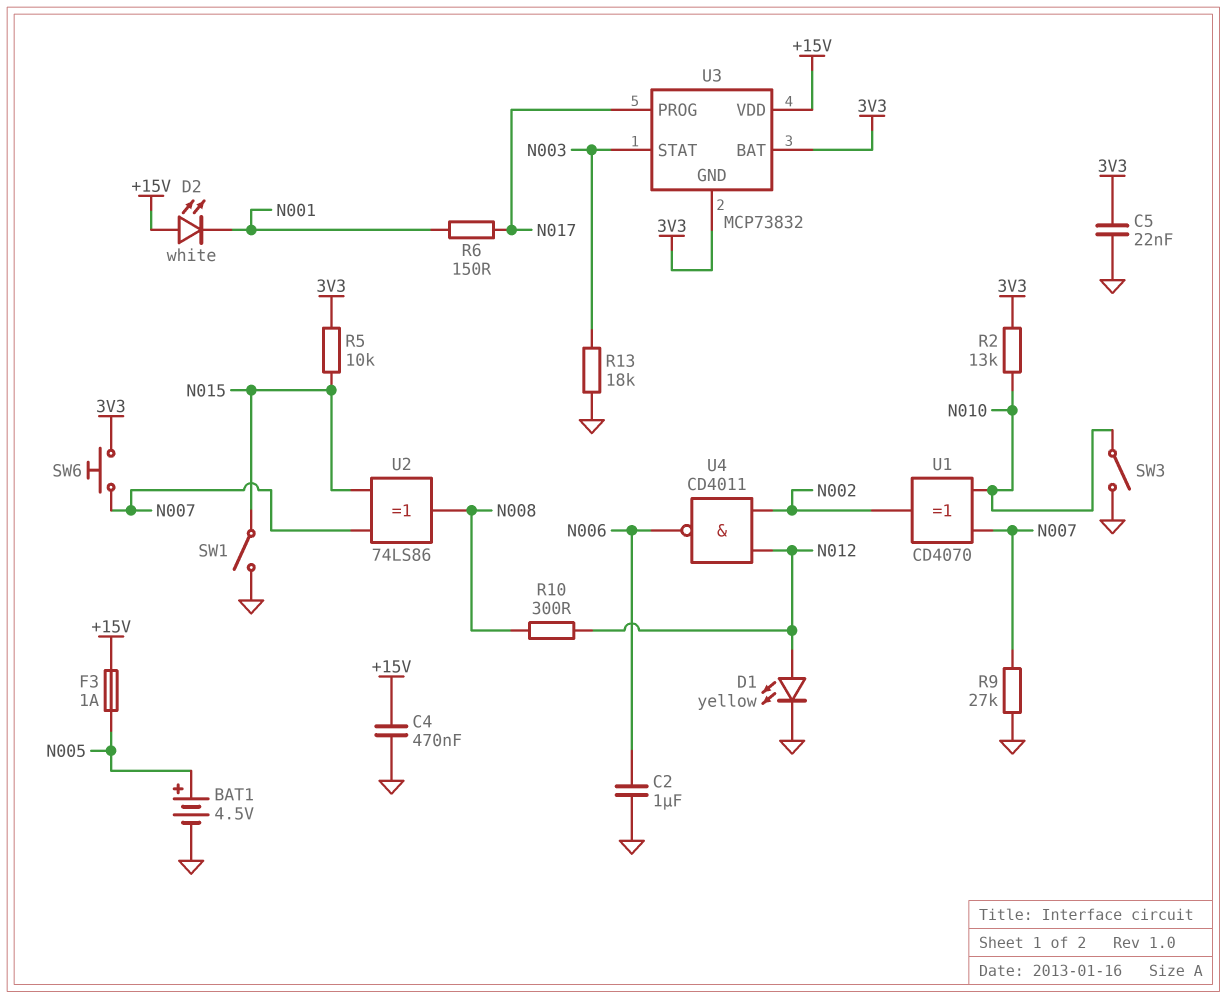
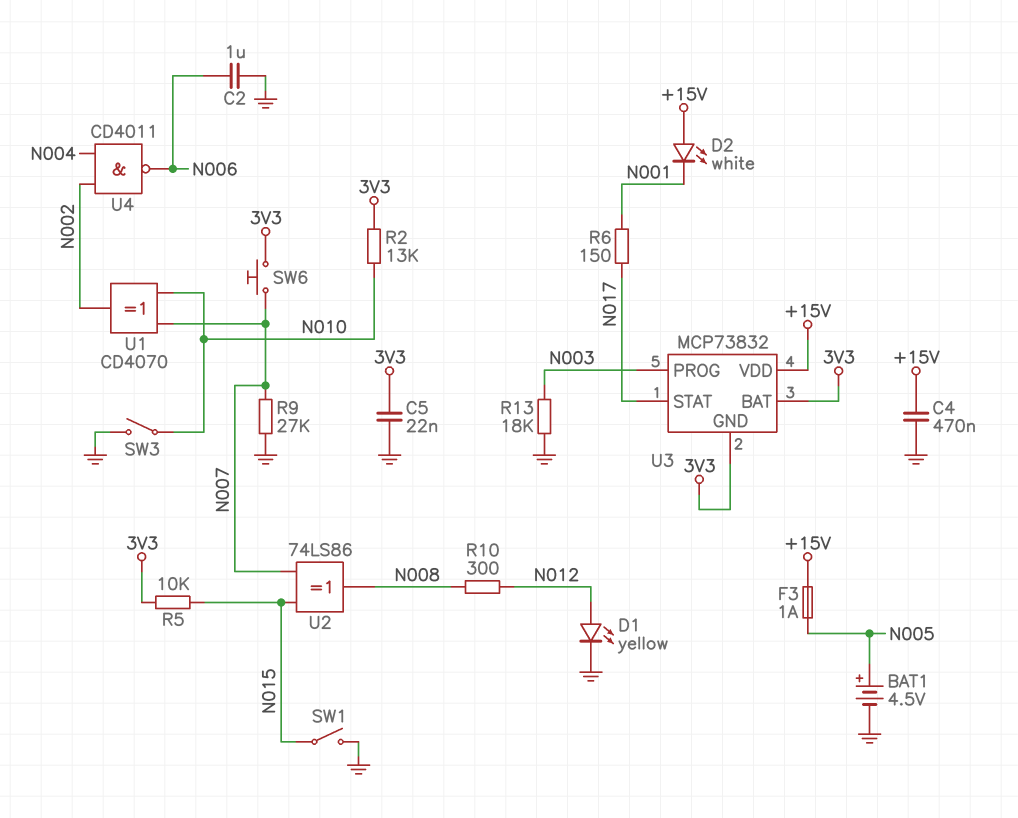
U3 pin PROG: N017 -> N003
U3 pin STAT: N003 -> N017
U4: NAND CD4011 (in N002, in N012, out N006) -> NAND CD4011 (in N002, in N004, out N006)

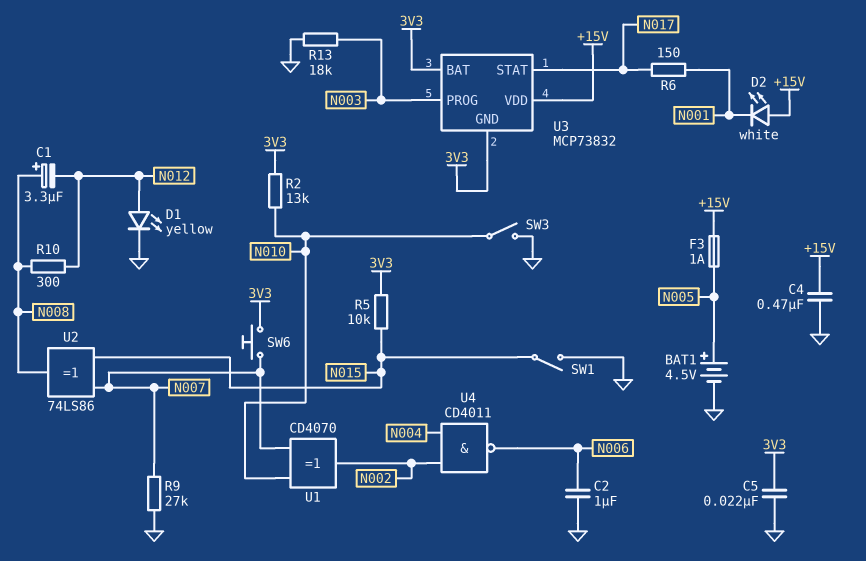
C1: none -> 3.3uF (plus N008, minus N012)

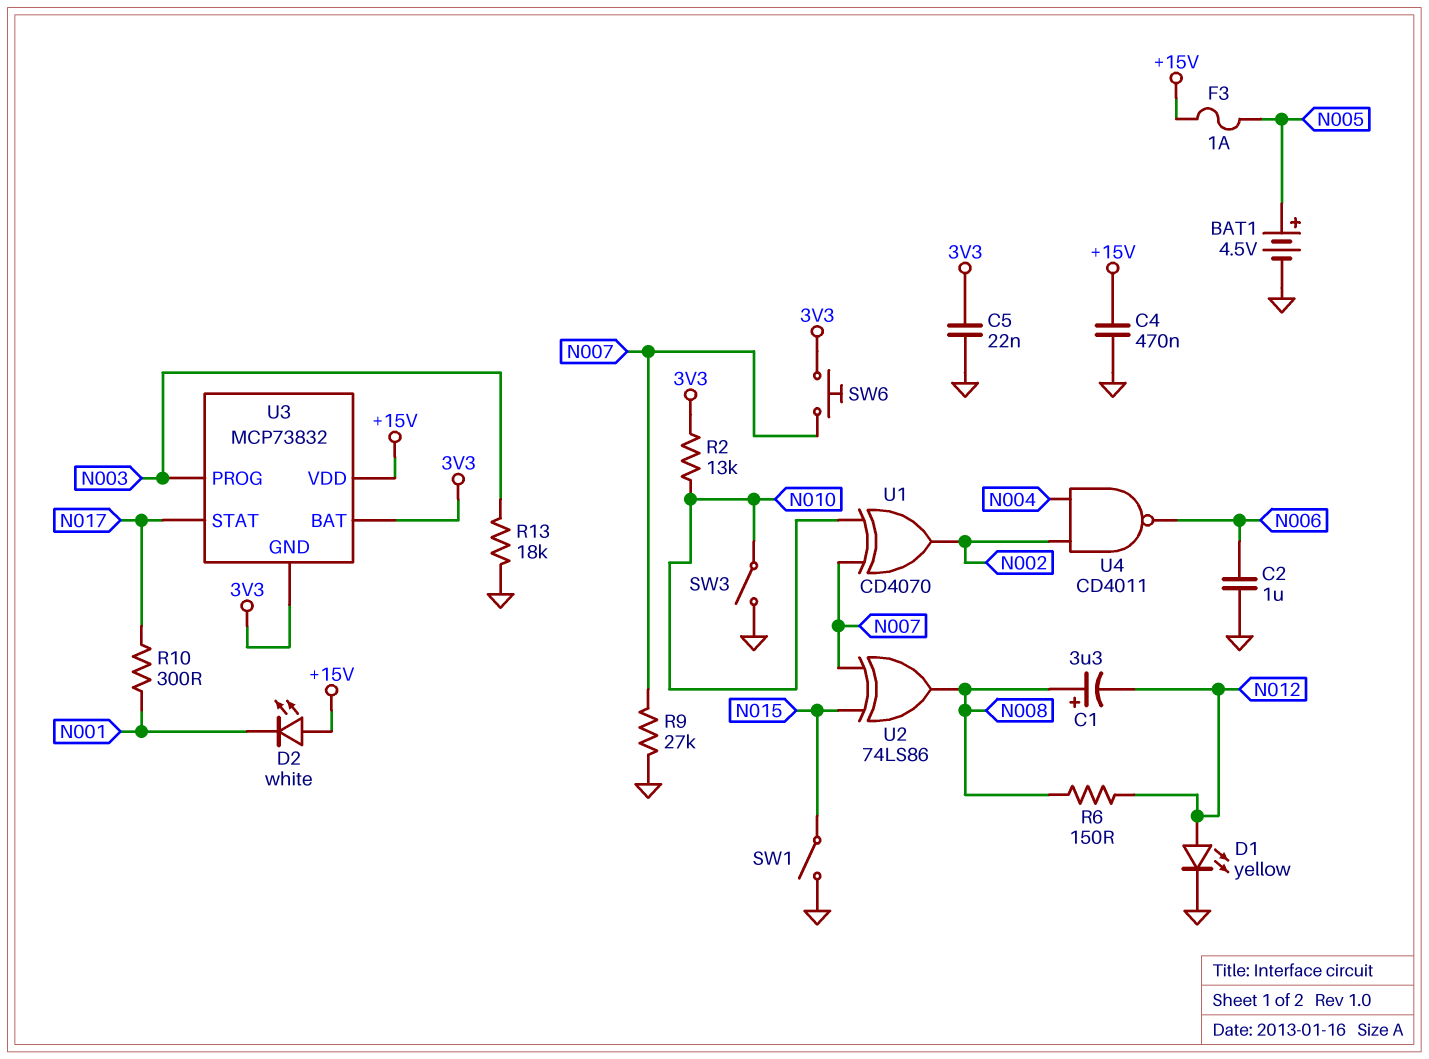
R5: 10k (3V3, N015) -> none
R6: 150 (N001, N017) -> 150 (N008, N012)
R10: 300 (N008, N012) -> 300 (N001, N017)

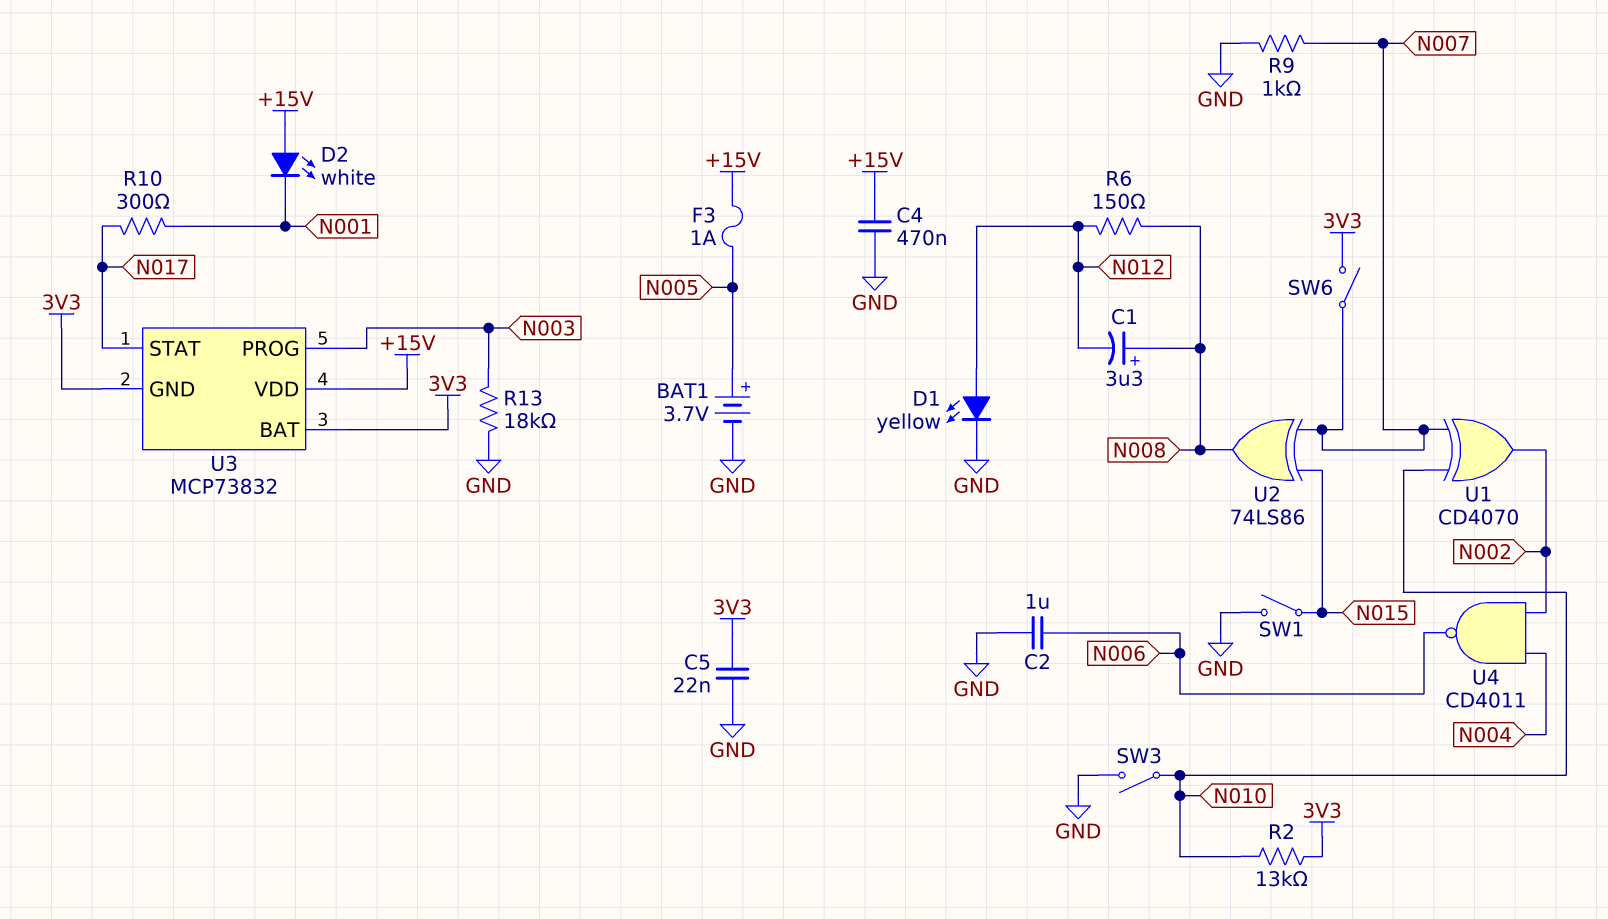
BAT1: 4.5V (plus N005, minus GND) -> 3.7V (plus N005, minus GND)
R9: 27k (GND, N007) -> 1k (GND, N007)
SW6: button (3V3, N007) -> switch (3V3, N007)

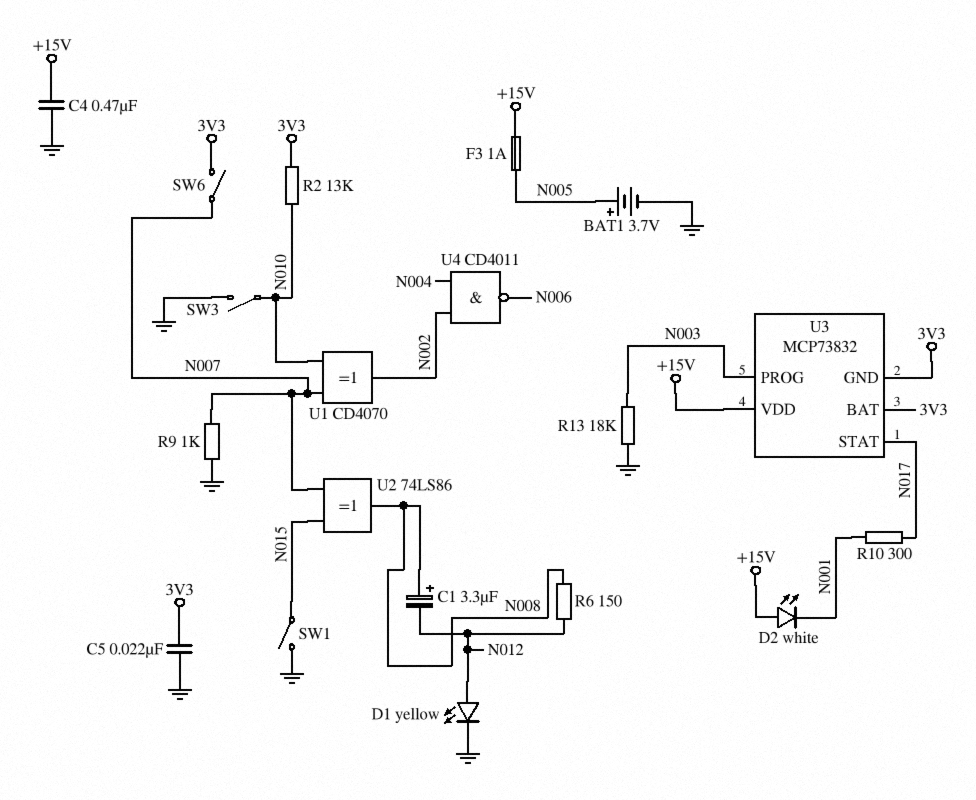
C2: 1uF (GND, N006) -> none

■ ■ ■ ■ ■ ■ ■

**What is needed**
From the line containing "R5: 10k (3V3, N015) -> none" down to the final line of the records above, restate every line word for word, add nothing, and skip the pictures.

**Problem solution**
R5: 10k (3V3, N015) -> none
R6: 150 (N001, N017) -> 150 (N008, N012)
R10: 300 (N008, N012) -> 300 (N001, N017)

BAT1: 4.5V (plus N005, minus GND) -> 3.7V (plus N005, minus GND)
R9: 27k (GND, N007) -> 1k (GND, N007)
SW6: button (3V3, N007) -> switch (3V3, N007)

C2: 1uF (GND, N006) -> none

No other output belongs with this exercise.